What this task involves: How many lines in the rows below contain the string "autoBeamOff", matching case exactly? Reply with the number alone.

Collection entries:

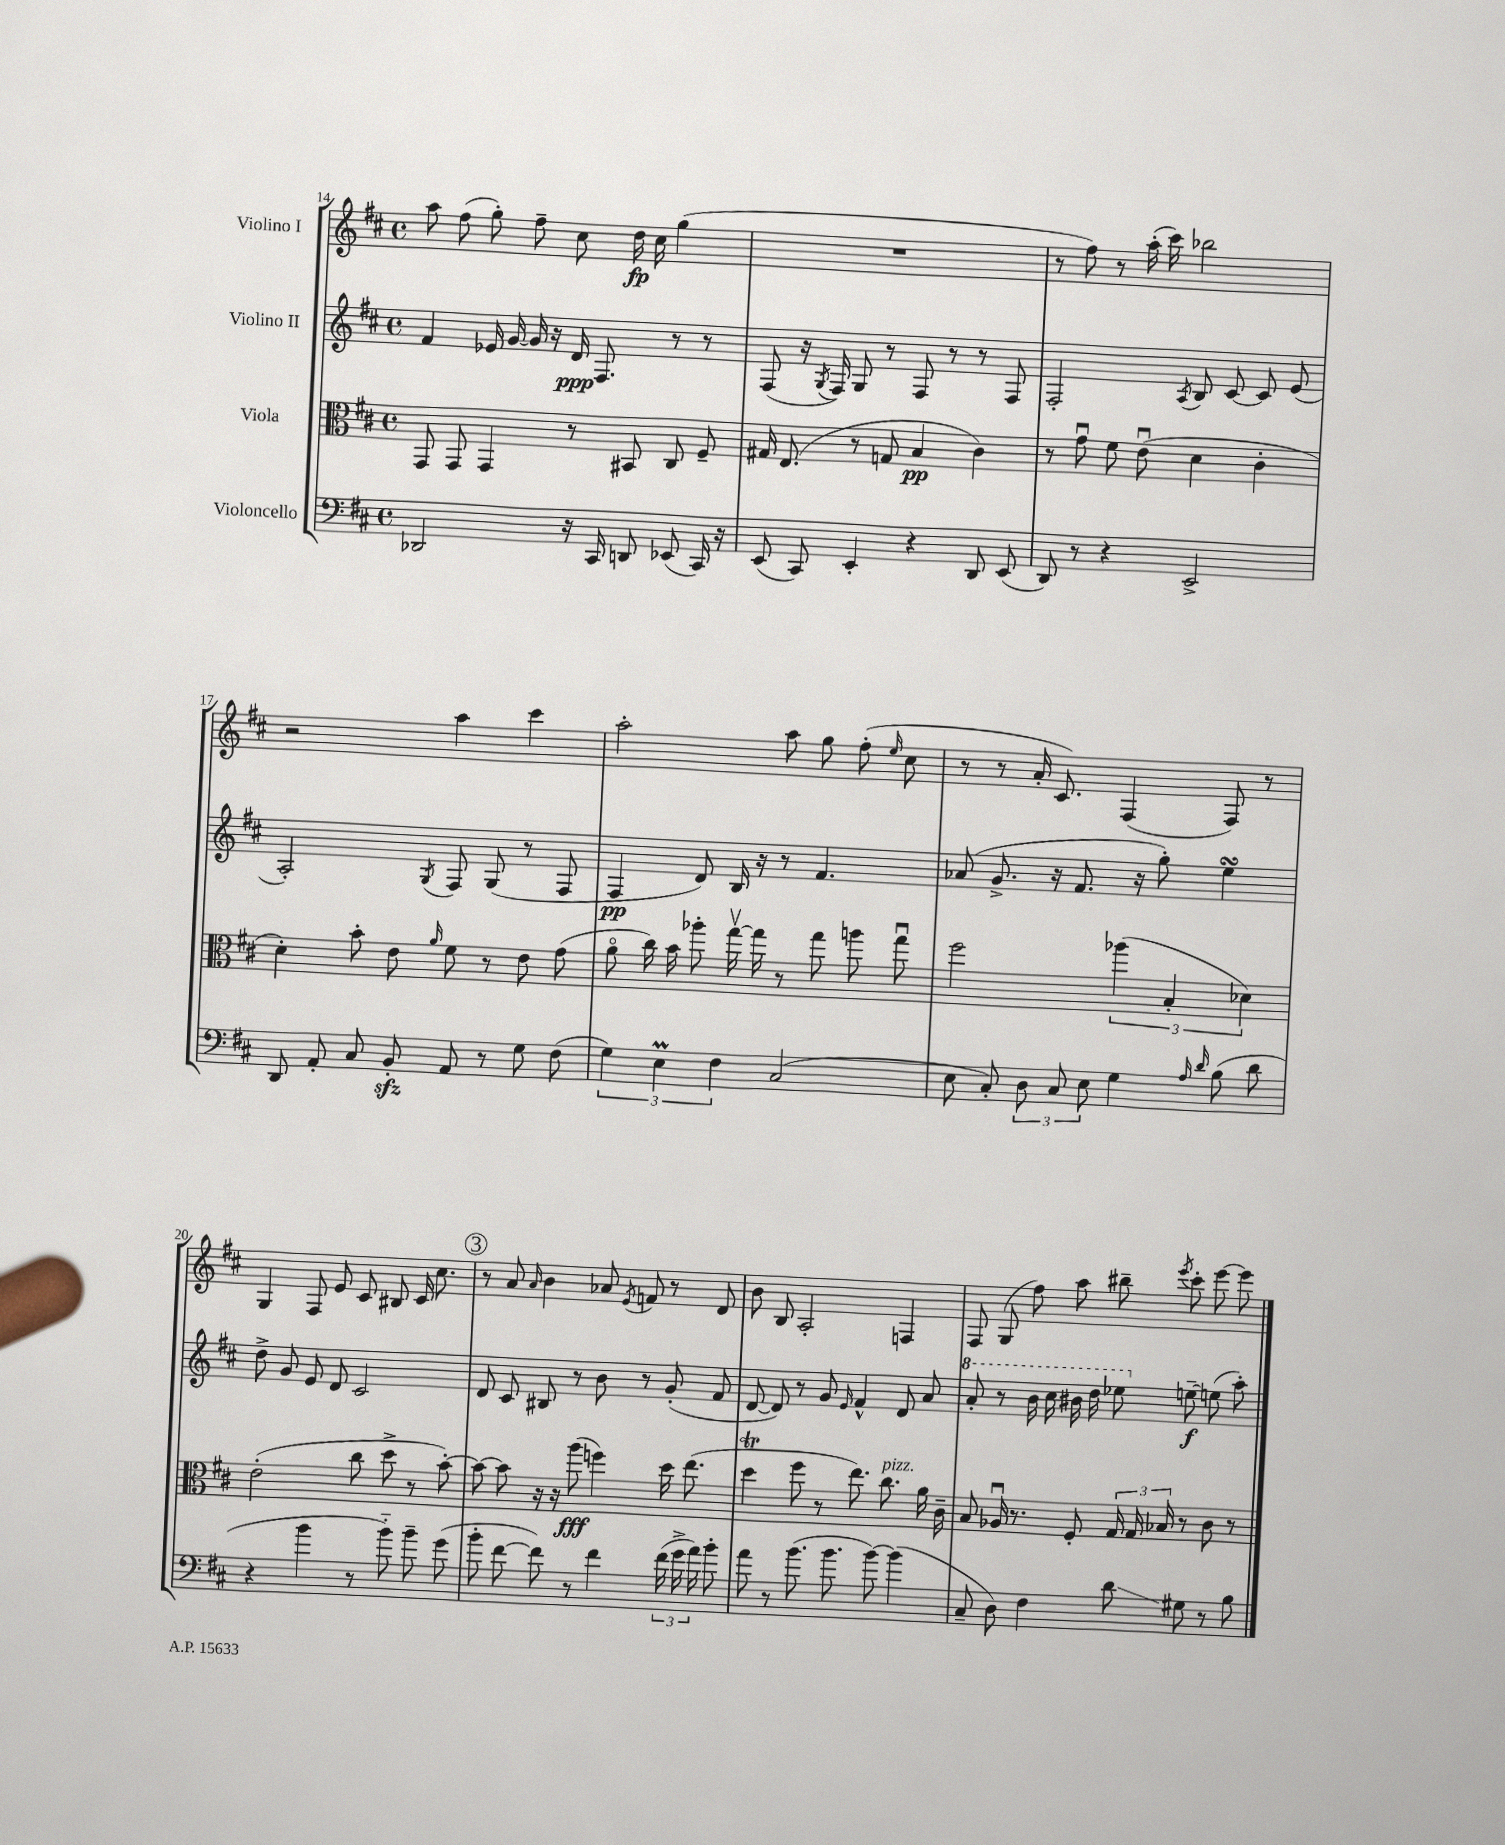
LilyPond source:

<<
\new StaffGroup <<
\new Staff = "s0" \with { instrumentName = "Violino I" } {
    \clef treble \key d \major \defaultTimeSignature \time 4/4
    \autoBeamOff a''8 fis''8( g''8-.) fis''8-- cis''8 d''16\fp cis''16 g''4( |
    R1 |
    r8 fis''8) r8 a''16-.( cis'''16) bes''2 |
    r2 a''4 cis'''4 |
    a''2-. a''8 g''8 fis''8-.( \grace { e''16 } cis''8 |
    r8 r8 a'16-. cis'8.) fis4( fis8) r8 |
    g4 fis8 e'8 cis'8 bis8 cis'16 cis''8. |
    \mark \markup { \circle "3" } r8 a'8 \grace { a'16 } b'4 aes'8 \acciaccatura { e'8 } f'8 r8 d'8 |
    b'8 b8 a2-. f4 |
    fis8 g8( fis''8) a''8 bis''8-- \acciaccatura { e'''8 } cis'''8-. e'''8~ e'''8 \bar "|." |
}
\new Staff = "s1" \with { instrumentName = "Violino II" } {
    \clef treble \key d \major \defaultTimeSignature \time 4/4
    \autoBeamOff fis'4 ees'16 g'16~ g'16 r16 d'16\ppp fis8. r8 r8 |
    fis8( r16 \acciaccatura { g8 } fis16) g8 r8 fis8 r8 r8 fis8 |
    fis2-. \acciaccatura { a8 } b8 cis'8~ cis'8 e'8( |
    a2-.) \acciaccatura { g8 } fis8 g8( r8 fis8 |
    fis4\pp d'8) b16 r16 r8 fis'4. |
    aes'8( g'8.-> r16 fis'8. r16 g''8-.) e''4\turn |
    d''8-> g'8 e'8 d'8 cis'2 |
    \mark \markup { \circle "3" } d'8 cis'8 bis8 r8 b'8 r8 g'8-.( fis'8 |
    d'8~ d'8) r8 g'8 \grace { e'16 } fis'4-^ d'8 a'8 |
    \ottava #1 a''8-. r8 b''16 cis'''16 bis''16 d'''16 ees'''8 \ottava #0 e''!8~--\f e''!8( a''8-.) \bar "|." |
}
\new Staff = "s2" \with { instrumentName = "Viola" } {
    \clef alto \key d \major \defaultTimeSignature \time 4/4
    \autoBeamOff g,8 g,8 g,4 r8 bis,8 cis8 fis8-- |
    gis16 e8.( r8 g8 b4\pp cis'4) |
    r8 g'8\downbow fis'8 e'8\downbow( d'4 cis'4-. |
    d'4-.) b'8-. e'8 \grace { a'16 } fis'8 r8 e'8 g'8( |
    a'8\flageolet cis''16) b'16 aes''8-. g''16~\upbow g''16 r8 g''8 a''8 g''8\downbow |
    fis''2 \tuplet 3/2 { aes''4( b4-. des'4) } |
    e'2-.( cis''8 d''8-> r8 b'8~-.) |
    \mark \markup { \circle "3" } b'8~ b'8 r16 r16 a''8\fff( f''4) d''16 e''8.( |
    d''4\trill fis''8 r8 e''8.) cis''8.^\markup { \italic "pizz." } a'16 cis'16-- |
    b8 aes16\downbow r8. fis8-. \tuplet 3/2 { g16 g16 bes16 } r8 cis'8 r8 \bar "|." |
}
\new Staff = "s3" \with { instrumentName = "Violoncello" } {
    \clef bass \key d \major \defaultTimeSignature \time 4/4
    \autoBeamOff des,2 r16 cis,16 d,8 ees,8( cis,16) r16 |
    e,8( cis,8) e,4-. r4 d,8 e,8( |
    d,8) r8 r4 e,2-> |
    d,8 a,8-. cis8 b,8-.\sfz a,8 r8 g8 fis8( |
    \tuplet 3/2 { g4) e4\prall fis4 } cis2( |
    e8 cis8-.) \tuplet 3/2 { d8 cis8 e8 } g4 \grace { a16 d'16 } b8( d'8 |
    r4 b'4 r8 b'8-_) b'8-- g'8( |
    \mark \markup { \circle "3" } b'8-. fis'8~ fis'8) r8 fis'4 \tuplet 3/2 { fis'16( g'16-> a'16) } b'8-. |
    a'8 r8 b'8.( b'8. b'8~) b'4( |
    cis8-- d8) fis4 d'8\glissando gis8 r8 b8 \bar "|." |
}
>>
>>
\layout { \context { \Score currentBarNumber = #14 } }
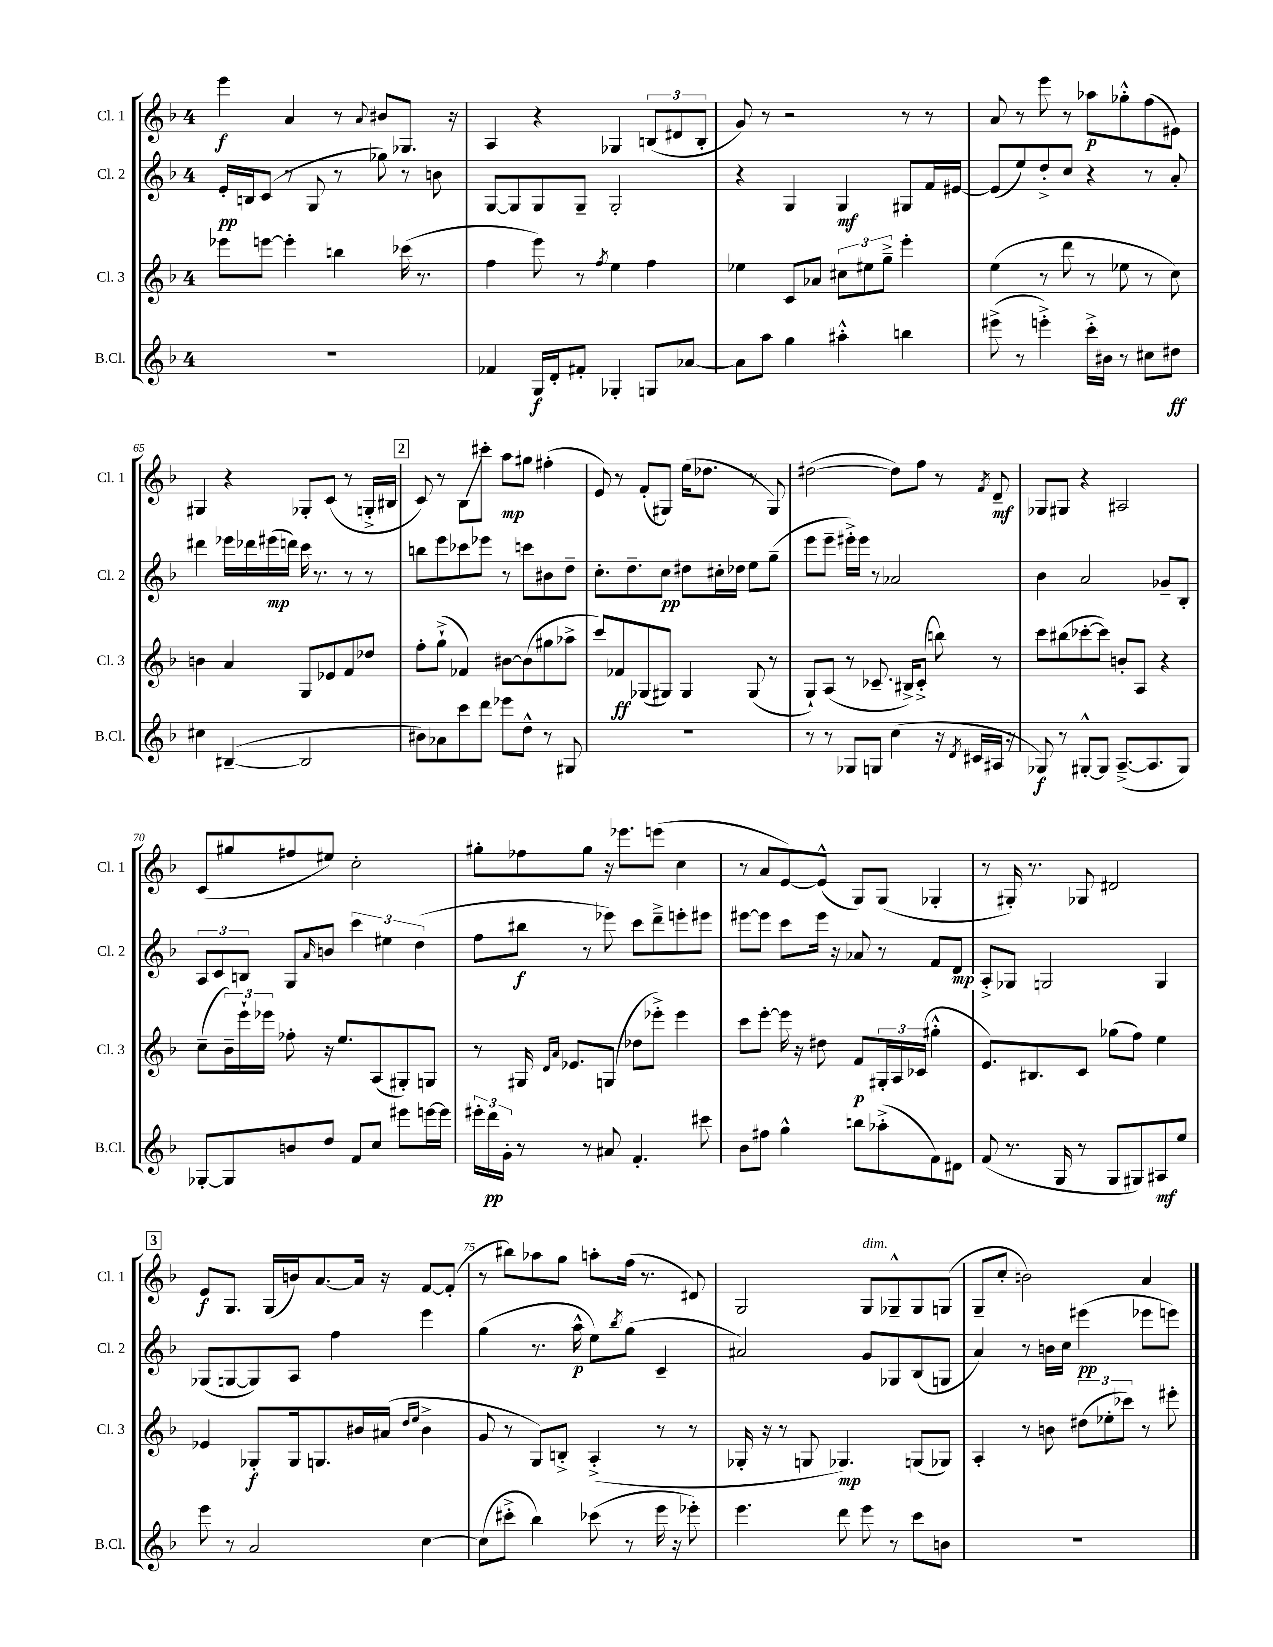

**kern	**kern	**kern	**kern
*staff4	*staff3	*staff2	*staff1
*clefG2	*clefG2	*clefG2	*clefG2
*k[b-]	*k[b-]	*k[b-]	*k[b-]
*M4/4	*M4/4	*M4/4	*M4/4
1r	8eee-	16e'	4eee
.	.	16B	.
.	[8eee	(8c	.
.	4eee']	8r	4a
.	.	8G	.
.	4bb	8r	8r
.	.	.	8qqa
.	.	8gg-)	8b#
.	(16ccc-	8r	8.G-
.	8.r	.	.
.	.	8b	.
.	.	.	16r
=	=	=	=
4f-	4ff	[8G	4A
.	.	8G]	.
16G	8eee)	8G	4r
16d'	.	.	.
8f#'	8r	8G~	.
.	8qff	.	.
4G-'	4ee	2G'	4G-
8G	4ff	.	(12B
.	.	.	12d#
[8a-	.	.	.
.	.	.	12B'
=	=	=	=
8a-]	4ee-	4r	8g)
8aa	.	.	8r
4gg	8c	4G	2r
.	8a-	.	.
4aa#'^^	12cc#	4G	.
.	12ee#	.	.
.	12gg~^	.	.
4bb	4eee'	8G#	8r
.	.	16f	8r
.	.	[16e#	.
=	=	=	=
(8eee#^	(4ee	(8e#]	8a
8r	.	8ee)	8r
4eee'^)	8r	8dd'^	8eee
.	8ddd	8cc	8r
16ccc'^	8r	4r	8aa-
16b#	.	.	.
8r	8ee-	.	8gg-'^^
8cc#	8r	8r	(8ff
8dd#	8cc)	8a'	8e#)
=	=	=	=
4cc#	4b	4ddd#	4G#
([4B#~	4a	16eee-	4r
.	.	16ddd-	.
.	.	(16eee#	.
.	.	16ddd)	.
2B#]	8G	16ccc	8G-'
.	.	8.r	.
.	8e-	.	(8c
.	8f	8r	8r
.	8dd-	8r	16G'^
.	.	.	16B#
=	=	=	=
8b#)	8ff'	8bb	8c)
8a-	(8gg`^	8eee	8r
8ccc	4f-)	8ccc-	8B-
8ddd	.	8eee-	8ccc#'
8eee-	[8b#	8r	8aa
8dd^^	(8b#]	8ccc	8gg#
8r	8gg#	8b#	(4ff#'
8G#	8aa-^	8dd~	.
=	=	=	=
1r	8ccc)	8.cc'	8e)
.	8f-	.	8r
.	.	8.dd~	.
.	(8G-	.	(8f'
.	8G#)	8cc	8G#)
.	4G#	8dd#	(16ee
.	.	.	8.dd-
.	.	16cc#'	.
.	.	16dd-	.
.	(8G#	8ee	8r
.	8r	(8gg~	8G#)
=	=	=	=
8r	8G`)	8eee	([2dd#
8r	(8A	8eee~	.
8G-	8r	16eee#'^)	.
.	.	16eee#	.
8G	8.c-~	8r	.
(4cc	.	2a-	8dd#])
.	16B#^)	.	.
.	(8c-'^	.	8ff
16r	8bb)	.	8r
8qd	.	.	.
16c#	.	.	.
.	.	.	8qf
16A#	8r	.	8d~
16r	.	.	.
=	=	=	=
8G-)	8ccc	4b-	8G-
8r	(8bb#	.	8G#
[8G#'^^	[8ccc-'	2a	4r
8G#]	8ccc-])	.	.
([8.A~^	8b'	.	2A#
.	8A	.	.
8.A]	.	.	.
.	4r	8g-~	.
8G#)	.	8B-'	.
=	=	=	=
[8G-'	(8cc~	12A	(8c
.	.	12c	.
8G-]	24b-~)	.	8gg#
.	24eee`	12B	.
.	24eee-	.	.
8b	8ff-'	8G	8ff#
.	.	16qqa	.
8dd	16r	8b	8ee#)
.	8.ee	.	.
8f	.	6ccc	2cc'
8cc	(8A	.	.
.	.	6ee#	.
8eee#	8G#')	.	.
.	.	(6dd	.
[16eee	8G	.	.
16eee]	.	.	.
=	=	=	=
24eee#'	8r	8ff	8gg#'
24ddd	.	.	.
24g'	.	.	.
8r	16G#	8bb#	8ff-
.	16qqd	.	.
.	16qqa	.	.
.	8.e-	.	.
8r	.	8r	8gg#
8a#	(8G	8eee-)	16r
.	.	.	8.eee-
4.f'	8dd-	8ccc	.
.	8eee-'^)	8ddd~^	(8eee
.	4eee-	8eee'	4cc
8ccc#	.	8eee#	.
=	=	=	=
8b-	8ccc	[8eee#	8r
8ff#	[8eee'	8eee#]	8a
4gg^^	16eee]	8ccc	[8e)
.	16r	.	.
.	8dd#	16eee#	(8e^^]
.	.	16r	.
8bb	8f	8a-	8G)
(8aa-'^	24G#'	8r	(8G
.	24A	.	.
.	(24c-	.	.
8f)	4gg#'^^	8f	4G-'
8d#	.	8d	.
=	=	=	=
(8f	8.e)	8A'^	8r
8.r	.	8G-	16G#')
.	8.B#	.	8.r
.	.	2G	.
16G	.	.	.
8r	8c	.	8G-
8G	(8gg-	.	2d#
8G#)	8ff)	.	.
8A#	4ee	4G	.
8ee	.	.	.
=	=	=	=
8eee	4e-	(8G-	8e
8r	.	[8G	8.G
2a	8G-'	8G])	.
.	.	.	(16G
.	16G-	8A	16b)
.	8.G	.	[8.a
.	.	4ff	.
.	16b#	.	16a]
.	(16a#	.	16r
.	16qqdd	.	.
.	16qqee	.	.
[4cc	4b#^	4eee	[8f
.	.	.	(8f']
=	=	=	=
(8cc]	8g	(4gg	8r
8ccc#'^	8r	.	8bb#)
4bb-)	8G)	8.r	8aa-
.	8B'^	.	8gg
.	.	16aa^^	.
(8ccc-	(4A'^	8ee)	8aa'
.	.	8qbb-	.
8r	.	(8gg	(16ff
.	.	.	8.r
16eee	8r	4c~	.
16r	.	.	.
8eee-')	8r	.	8d#)
=	=	=	=
4.eee	16G-'	2a#)	2G
.	16r	.	.
.	8r	.	.
.	8G	.	.
8ddd	4.G-)	.	.
8eee	.	8g	8G
8r	.	8G-	8G-~^^
8ccc	(8G	(8B-	8G-
8b	8G-)	8G	(8G
=	=	=	=
1r	4A'	4a)	8G~
.	.	.	8cc'
.	8r	8r	2b)
.	8b	16b	.
.	.	16cc	.
.	(12dd#	(4eee#	.
.	12ee-'	.	.
.	12ccc-)	.	.
.	8r	8eee-	4a
.	8eee#'	8eee)	.
==	==	==	==
*-	*-	*-	*-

Result of this task: 4